>>

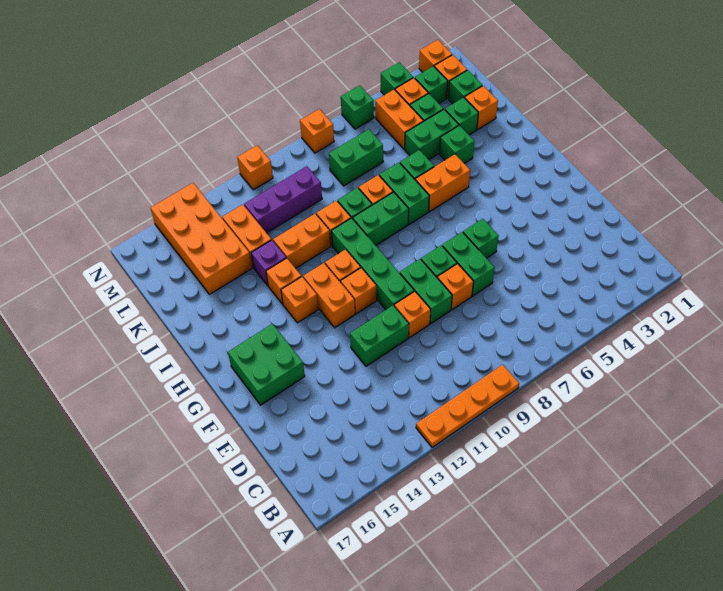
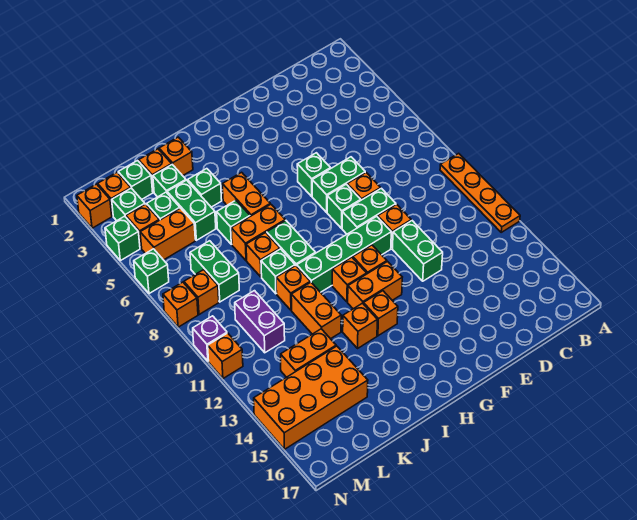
green 2x2 brick [228,324,305,405] -> none
green 1x2 brick [379,163,429,224] -> orange 1x2 brick [231,204,285,261]
none -> orange 1x1 brick [159,137,193,176]
purple 1x1 brick [251,240,286,285] -> purple 1x1 brick moved to [193,316,227,361]
purple 1x3 brick [244,166,322,233] -> purple 1x2 brick [235,291,285,353]
none -> orange 1x1 brick [184,270,219,315]

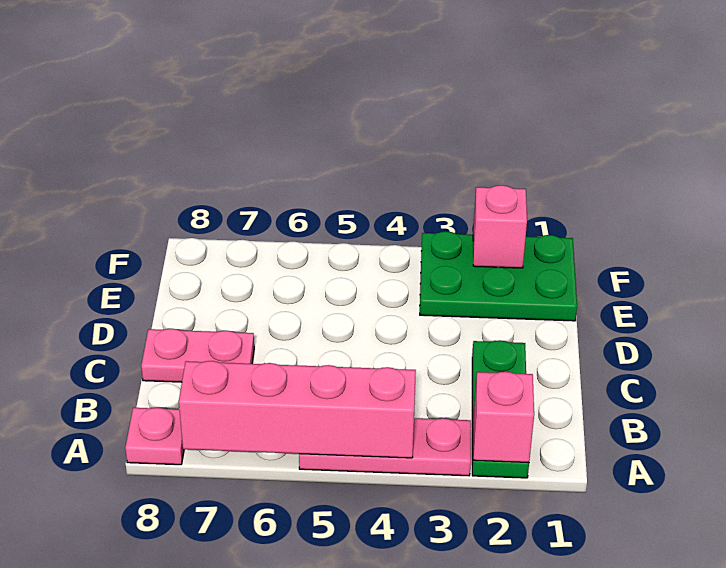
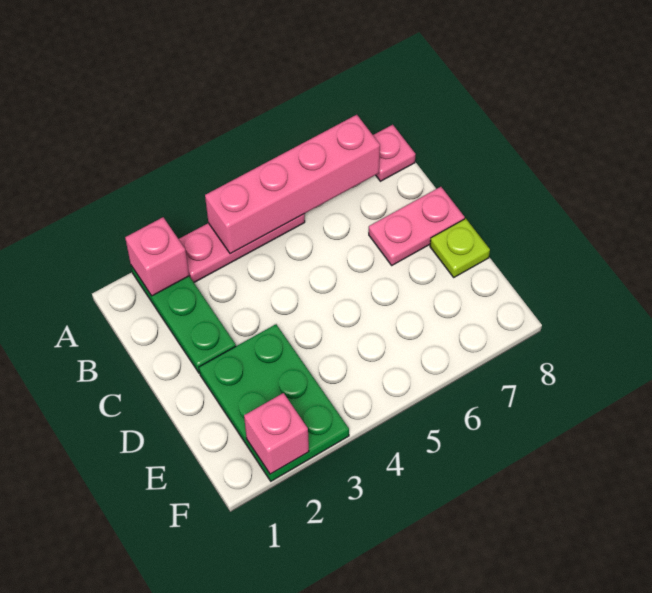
none -> lime 1x1 plate [430,219,490,277]
green 2x3 plate [420,231,577,321] -> green 2x3 plate turned to [199,324,349,481]

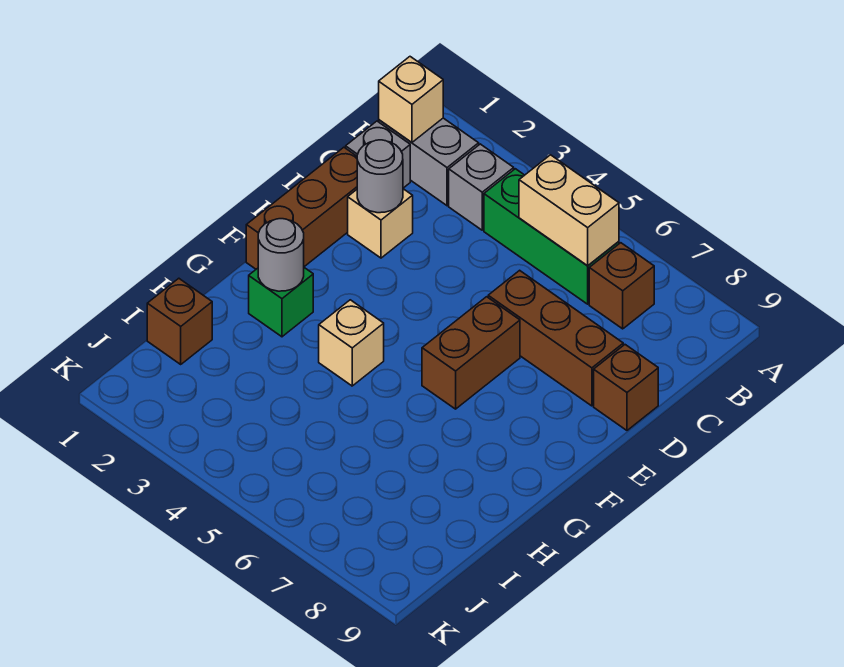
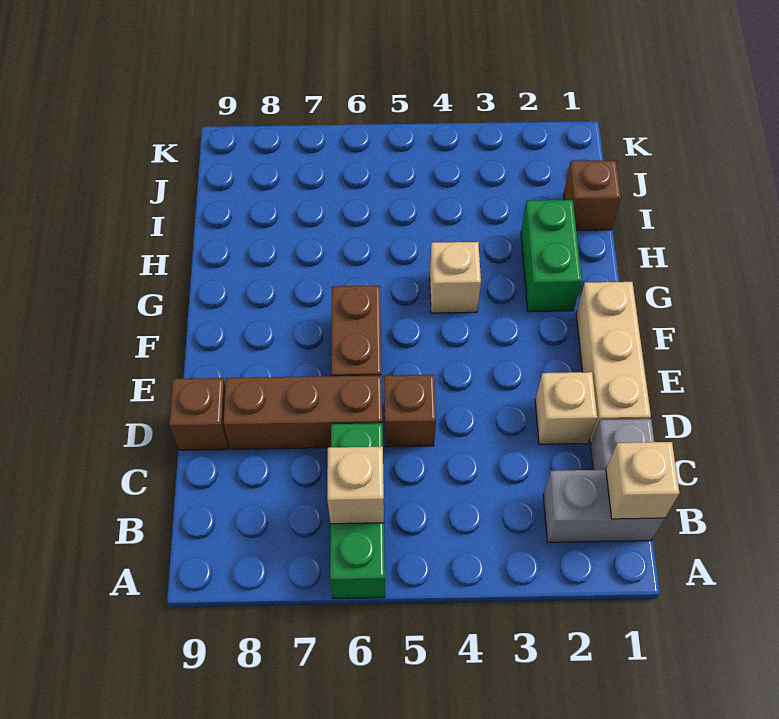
grey 1x1 brick [449,144,514,230] -> none
green 1x3 brick [484,169,619,304] -> green 1x3 brick turned to [330,423,385,598]
tan 1x2 brick [519,155,619,266] -> tan 1x1 brick [327,447,384,524]
brown 1x1 brick [589,243,654,329] -> brown 1x1 brick moved to [384,375,436,447]
brown 1x3 brick [246,147,357,269] -> tan 1x3 brick [576,282,651,443]
grey 1x1 round brick [357,140,403,213] -> none
green 1x1 brick [249,268,313,337] -> green 1x2 brick [521,200,582,312]
grey 1x1 round brick [258,219,304,291] -> none

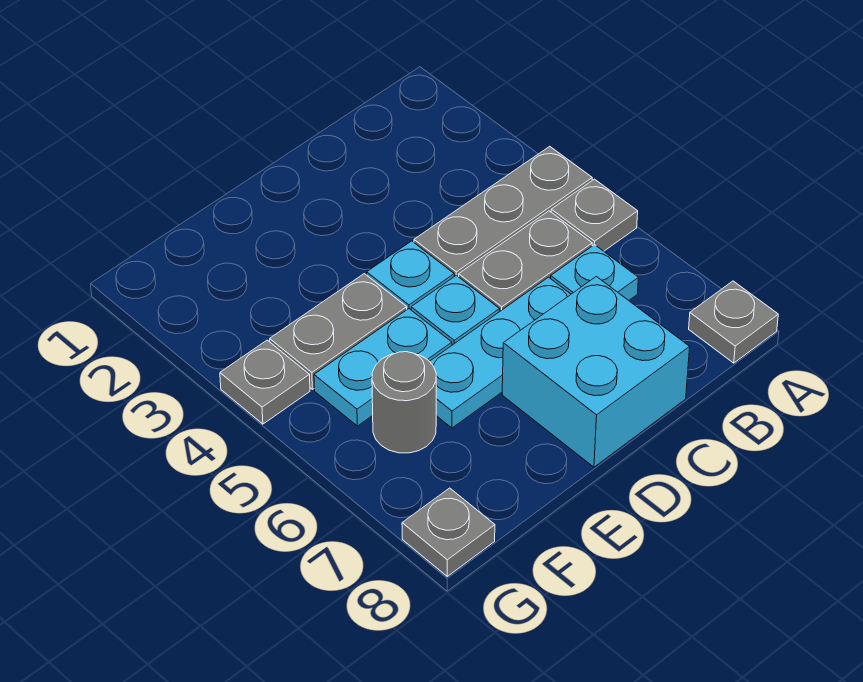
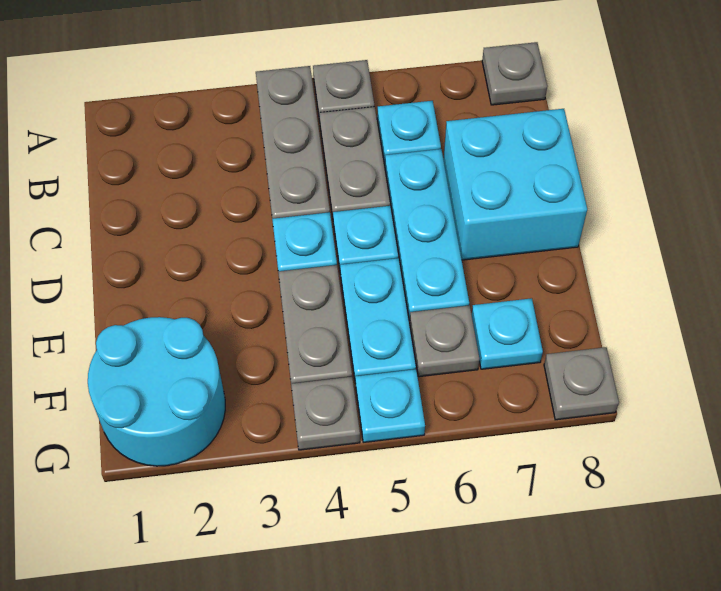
none -> cyan 2x2 round brick [88,317,225,466]
grey 1x1 round brick [372,352,436,453] -> grey 1x1 plate [410,305,479,377]
none -> cyan 1x1 plate [472,298,543,369]
none -> cyan 1x1 plate [355,369,425,442]

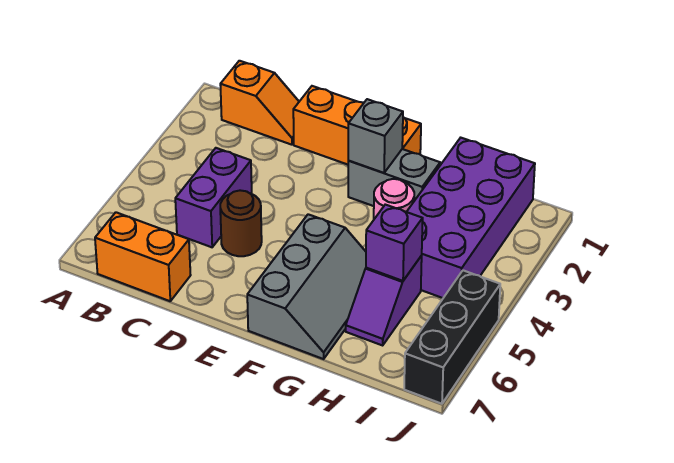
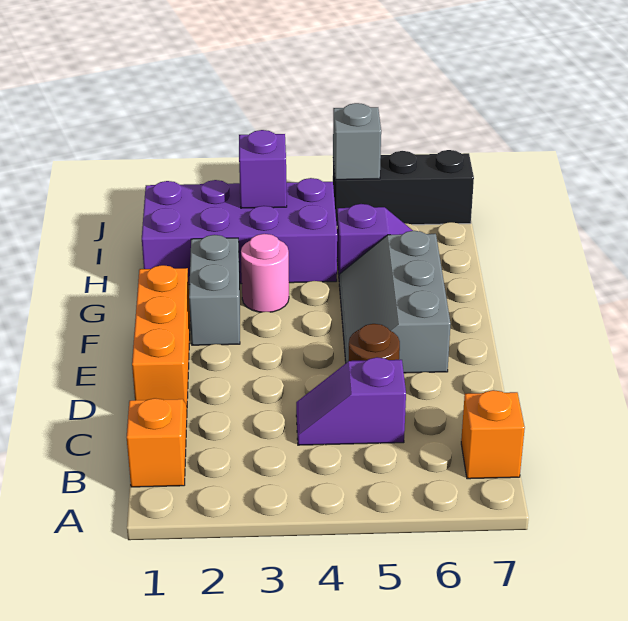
orange 1x2 brick [95,212,191,301] -> orange 1x1 brick [461,390,525,479]
purple 1x2 brick [175,148,252,247] -> purple 1x2 slope [296,357,406,445]
grey 1x1 brick [348,99,403,173] -> grey 1x1 brick moved to [333,103,381,180]
grey 2x3 slope [247,214,366,359] -> grey 2x3 slope turned to [339,231,451,373]
purple 1x1 brick [366,205,423,281] -> purple 1x1 brick moved to [239,130,287,208]

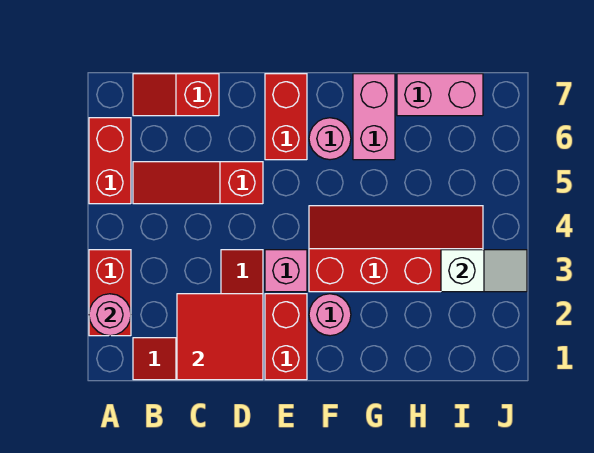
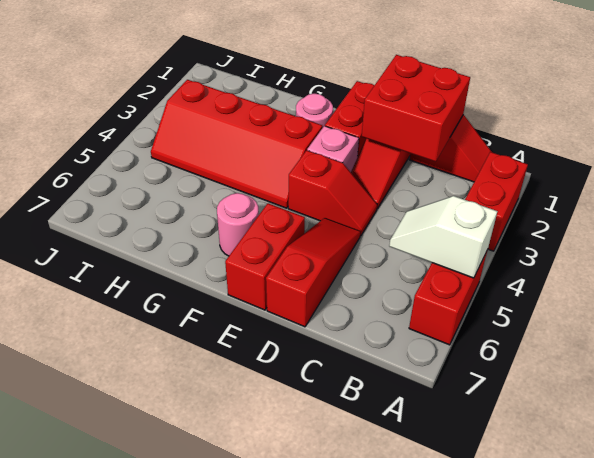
pink 1x1 round brick [89,294,131,336] -> none
red 1x3 slope [133,162,263,204] -> red 1x3 slope turned to [266,218,360,327]
red 1x2 slope [133,74,219,116] -> red 1x2 slope moved to [288,150,377,236]
red 2x2 tile [177,294,263,380] -> red 2x2 brick [362,55,470,162]
pink 1x2 brick [353,74,395,160] -> none
pink 1x2 brick [397,74,483,116] -> none
white 1x2 slope [441,250,527,292] -> white 1x2 slope moved to [389,196,497,278]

<<

Required work »
Your answer should consist of the lines above that hold the word "brown".

Result for this task »
brown 1x1 brick [589,243,654,329] -> brown 1x1 brick moved to [384,375,436,447]
brown 1x3 brick [246,147,357,269] -> tan 1x3 brick [576,282,651,443]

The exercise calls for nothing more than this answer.